● **Exercise description**
Copy out, unchanged, the entries below from the "(454, 208) = (323, 255): none" line to the final line. Omit pictures.
== Supplied material ==
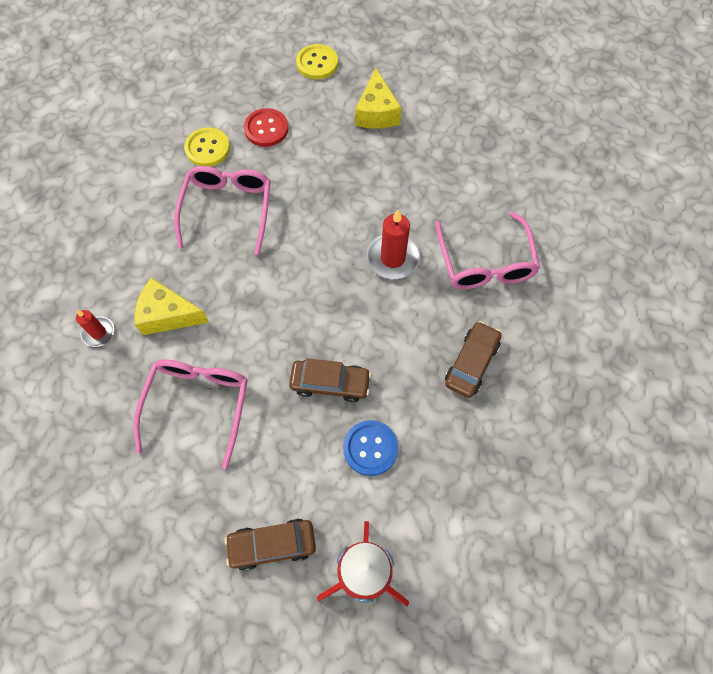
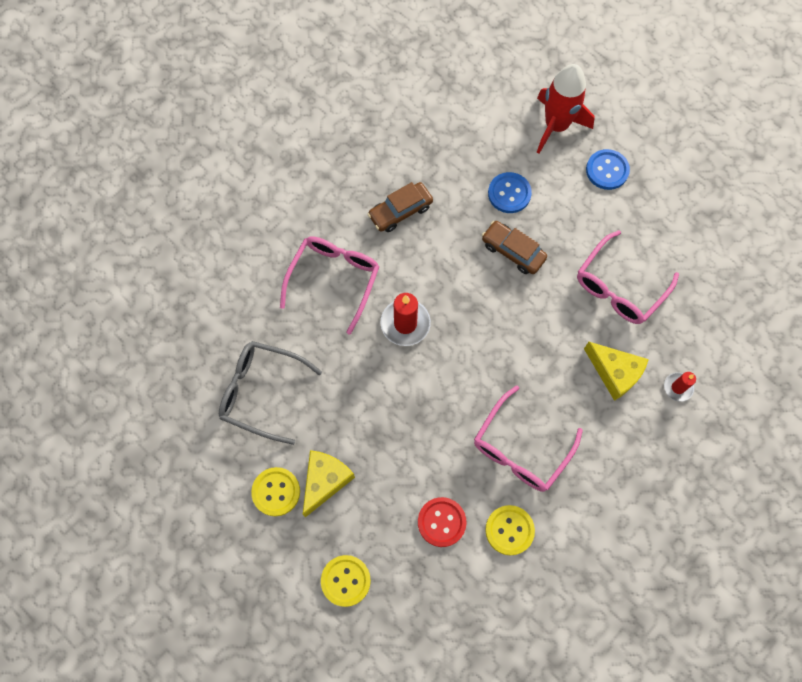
camera: 150 degrees left, 5 degrees up
(272, 545) = (607, 170): brown car -> blue button
(409, 89) = (276, 492): none -> yellow button
(475, 145) = (261, 392): none -> grey glasses

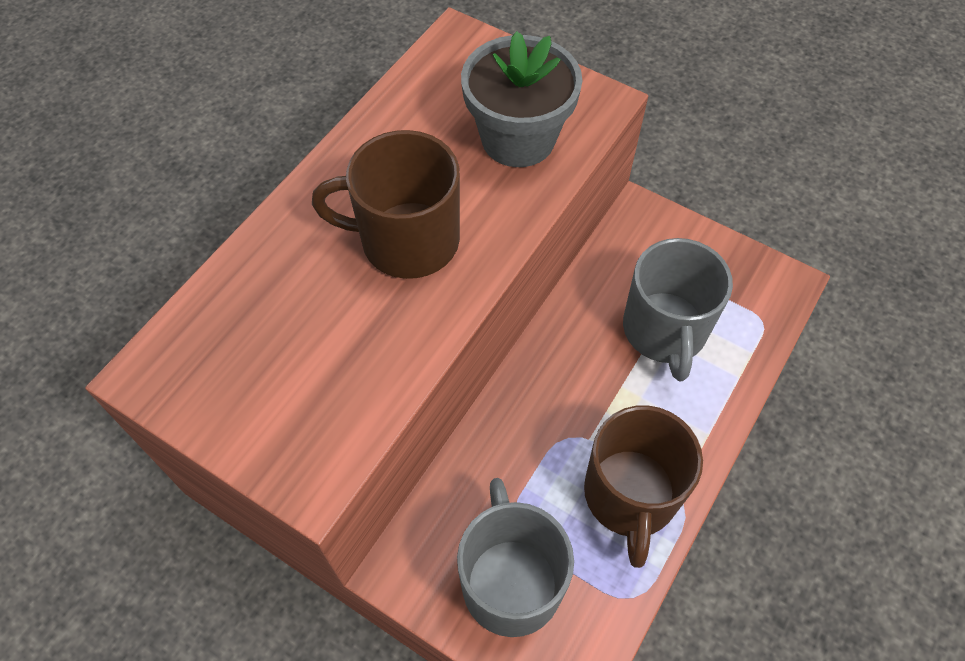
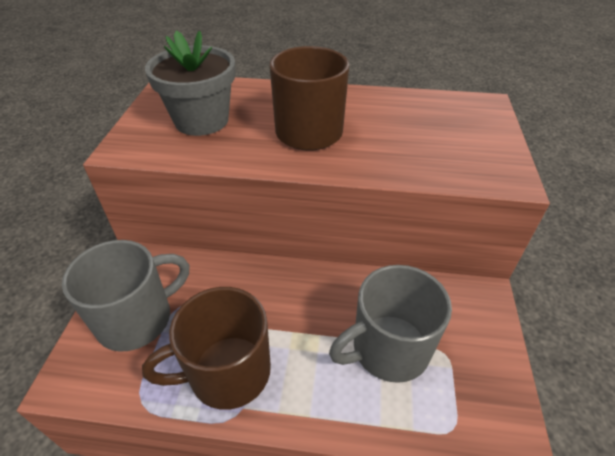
camera: 65 degrees right, 15 degrees down
(518, 138) = (431, 150): grey flower pot -> grey flower pot (201, 120)

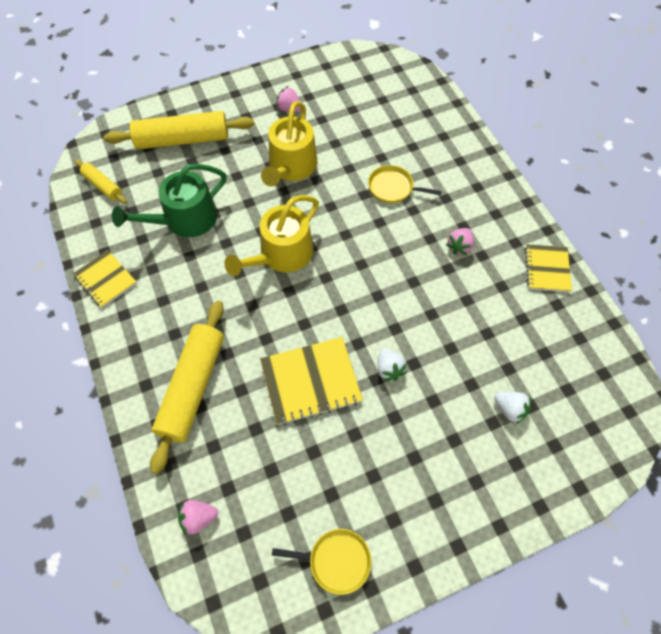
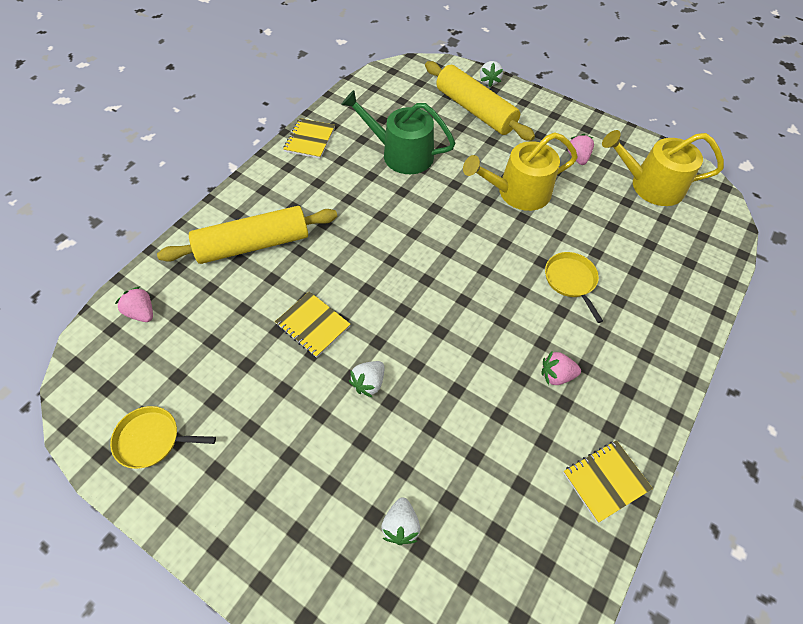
camera: 55 degrees right, 5 degrees down
(103, 186) = (389, 91): yellow rolling pin -> none
(159, 109) = (489, 81): none -> white strawberry
(281, 255) = (422, 235): yellow watering can -> yellow watering can (650, 185)
(311, 382) = (313, 325): yellow notebook -> yellow notebook, size x0.64
(336, 561) = (151, 439): yellow pan -> yellow pan turned 120 degrees clockwise

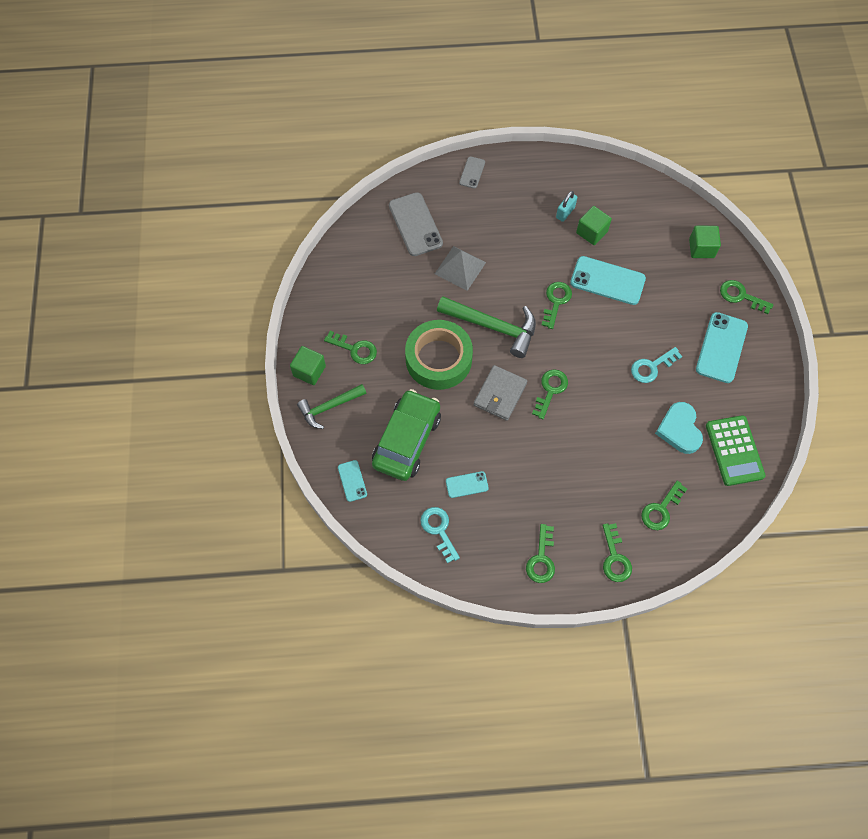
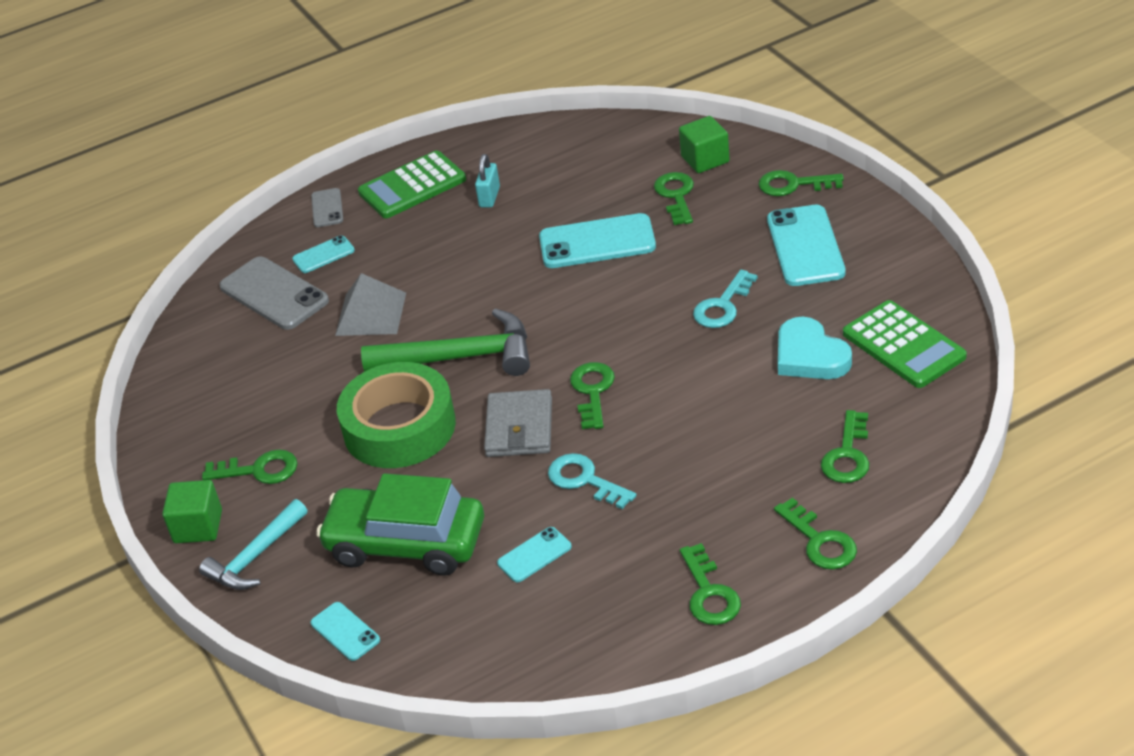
camera: 20 degrees left, 25 degrees down
(329, 407) = (255, 556): green hammer -> turquoise hammer
(407, 440) = (406, 543): green car -> green car turned 75 degrees counterclockwise
(439, 530) = (524, 630): turquoise key -> turquoise key (584, 480)
(454, 208) = (323, 255): none -> turquoise phone
(526, 180) = (412, 186): none -> green calculator
(556, 301) = (537, 293): green key -> green key (676, 195)
(591, 232) = (541, 202): green cube -> none

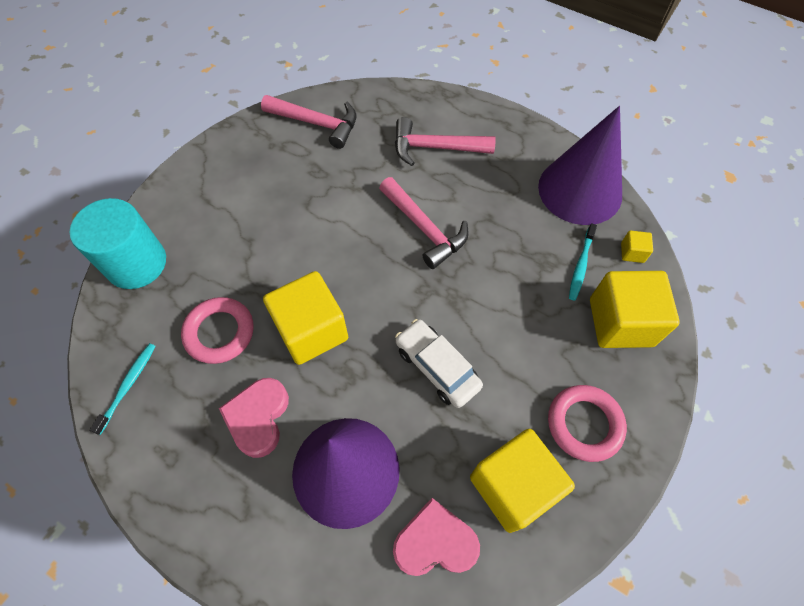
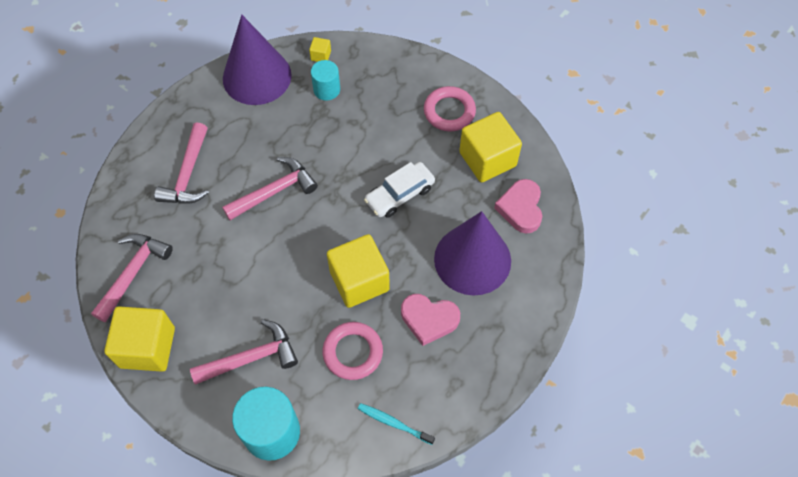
camera: 85 degrees left, 0 degrees up
(220, 234) = (251, 357): none -> pink hammer
(581, 265) = (326, 89): turquoise toothbrush -> turquoise cylinder
(620, 322) = (377, 75): yellow cube -> yellow cube (147, 347)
===
● **Task result**
(454, 208) = (323, 255): none -> turquoise phone
(526, 180) = (412, 186): none -> green calculator
(556, 301) = (537, 293): green key -> green key (676, 195)
(591, 232) = (541, 202): green cube -> none

camera: 85 degrees left, 0 degrees up
(220, 234) = (251, 357): none -> pink hammer
(581, 265) = (326, 89): turquoise toothbrush -> turquoise cylinder
(620, 322) = (377, 75): yellow cube -> yellow cube (147, 347)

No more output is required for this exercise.